With the pictures left out, reproduce exactly the lines running from the line with "TFT3 pin SDI: 10 -> A2" to the last line of the material below.

==== Data for analysis

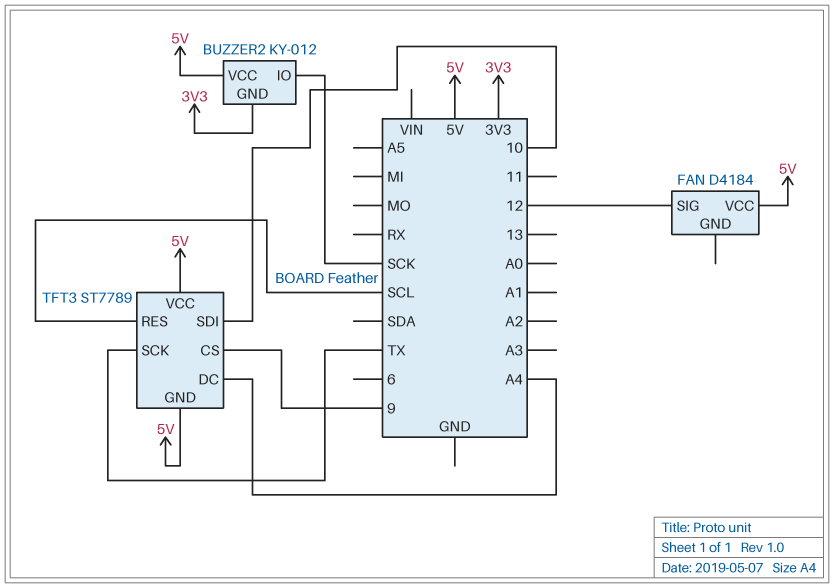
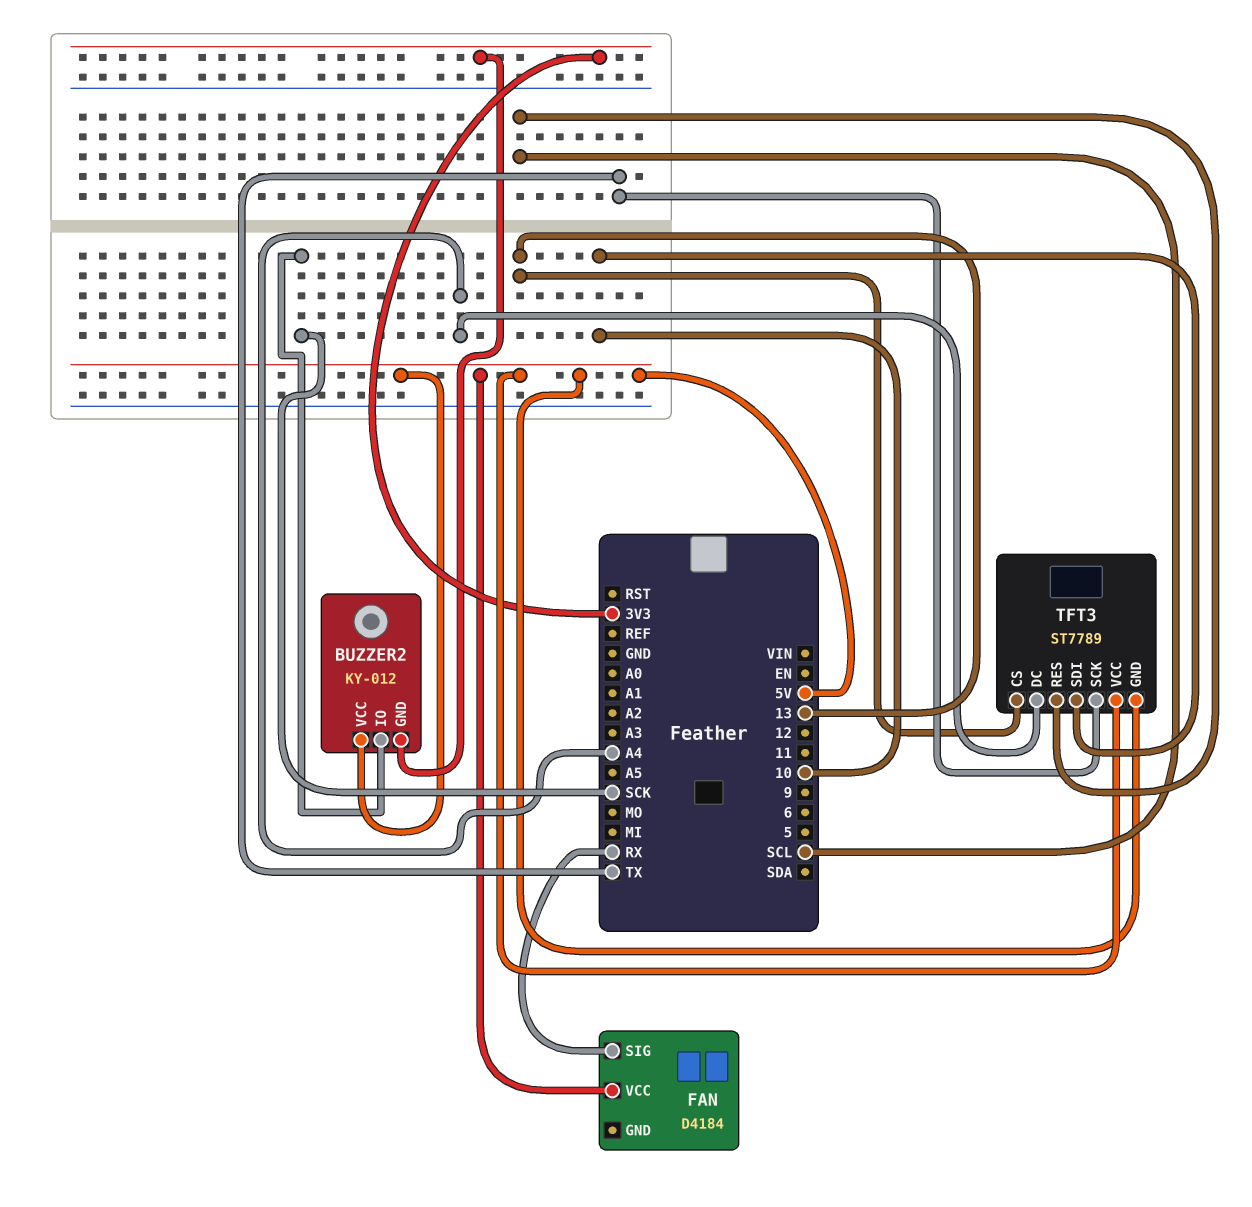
FAN pin SIG: 12 -> RX
TFT3 pin CS: 9 -> 13

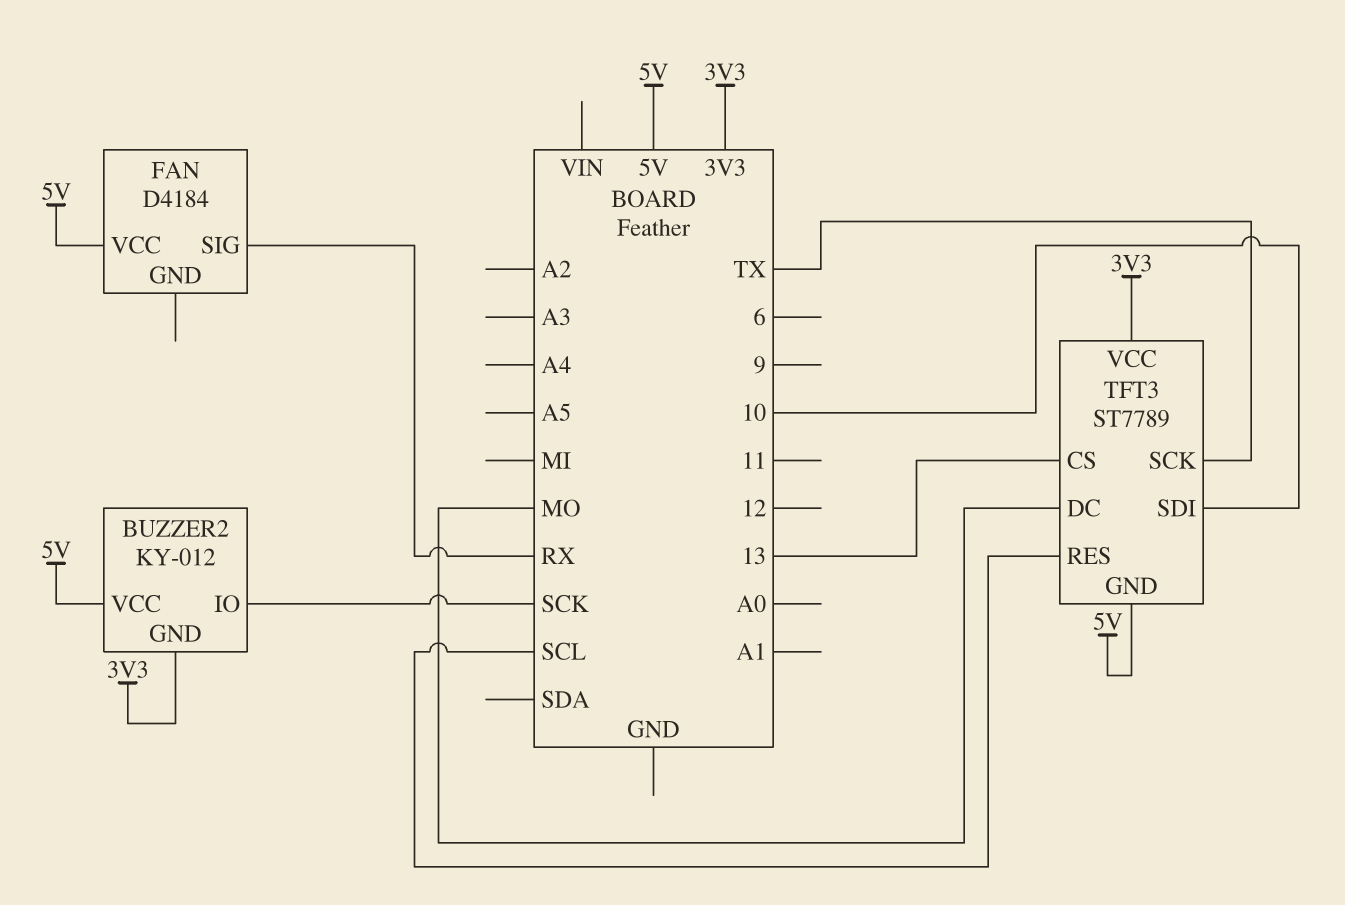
TFT3 pin DC: A4 -> MO
TFT3 pin VCC: 5V -> 3V3

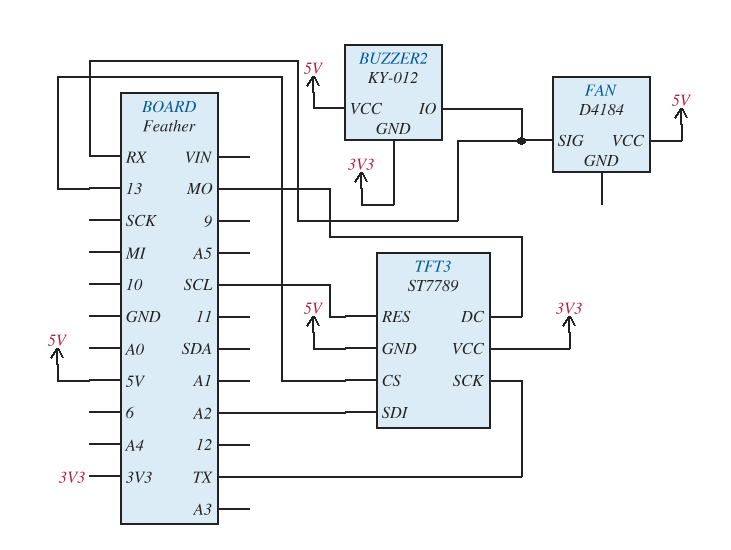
BUZZER2 pin IO: SCK -> RX
TFT3 pin SDI: 10 -> A2

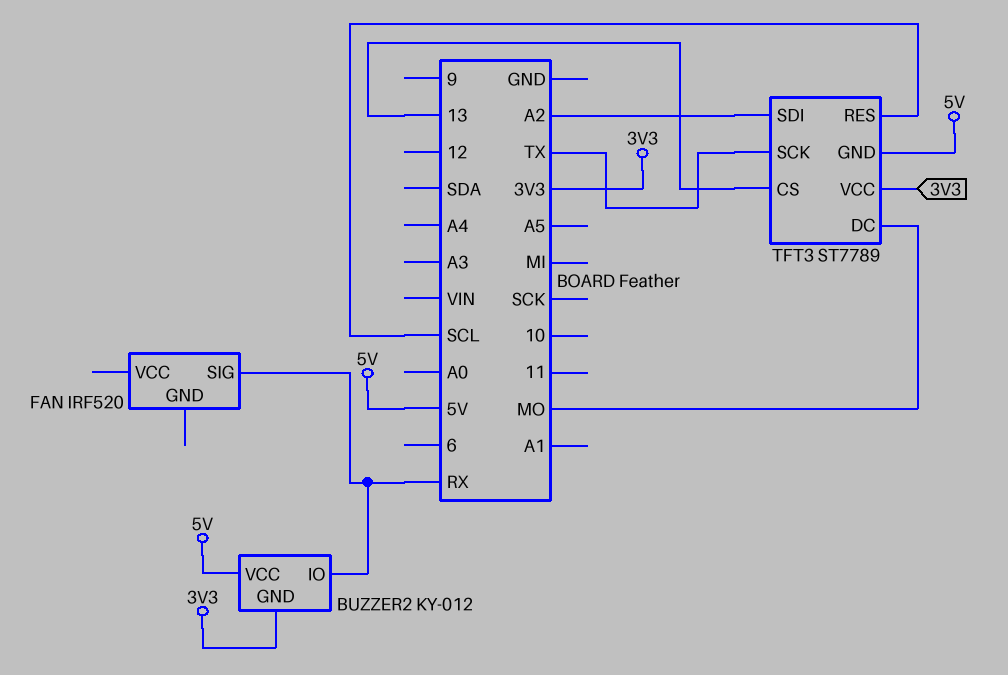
FAN: D4184 -> IRF520
FAN pin VCC: 5V -> none

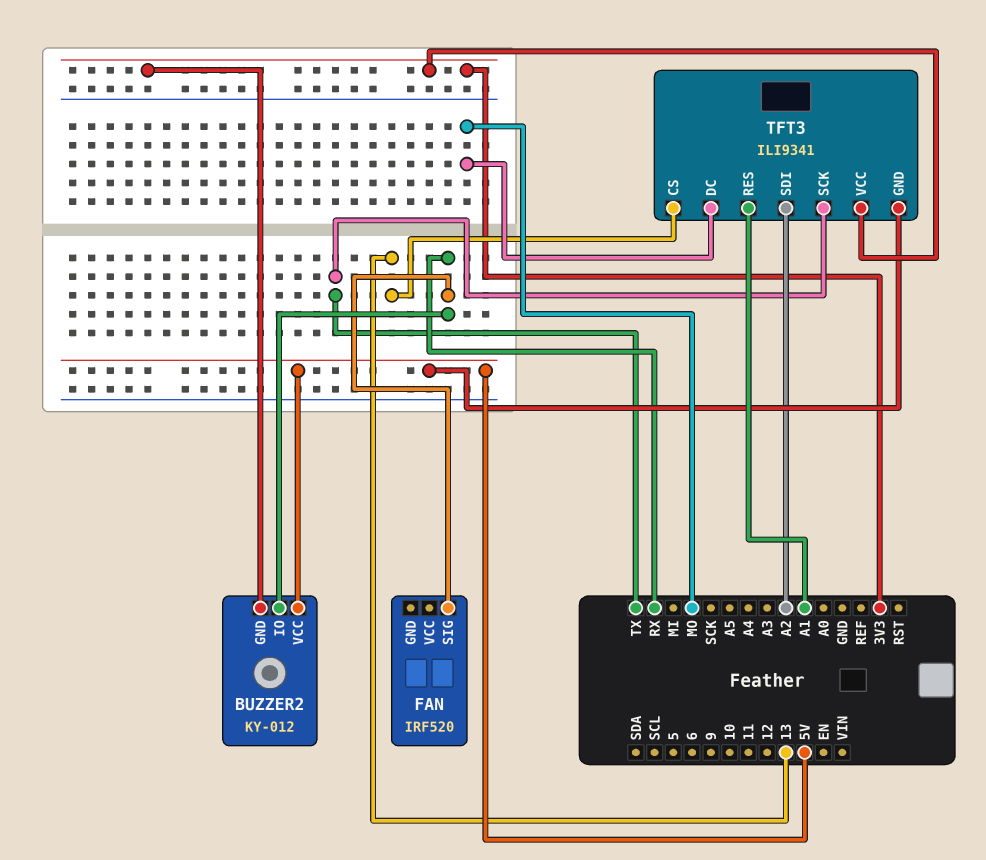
TFT3: ST7789 -> ILI9341
TFT3 pin RES: SCL -> A1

========

### Exercise response
TFT3 pin SDI: 10 -> A2

FAN: D4184 -> IRF520
FAN pin VCC: 5V -> none

TFT3: ST7789 -> ILI9341
TFT3 pin RES: SCL -> A1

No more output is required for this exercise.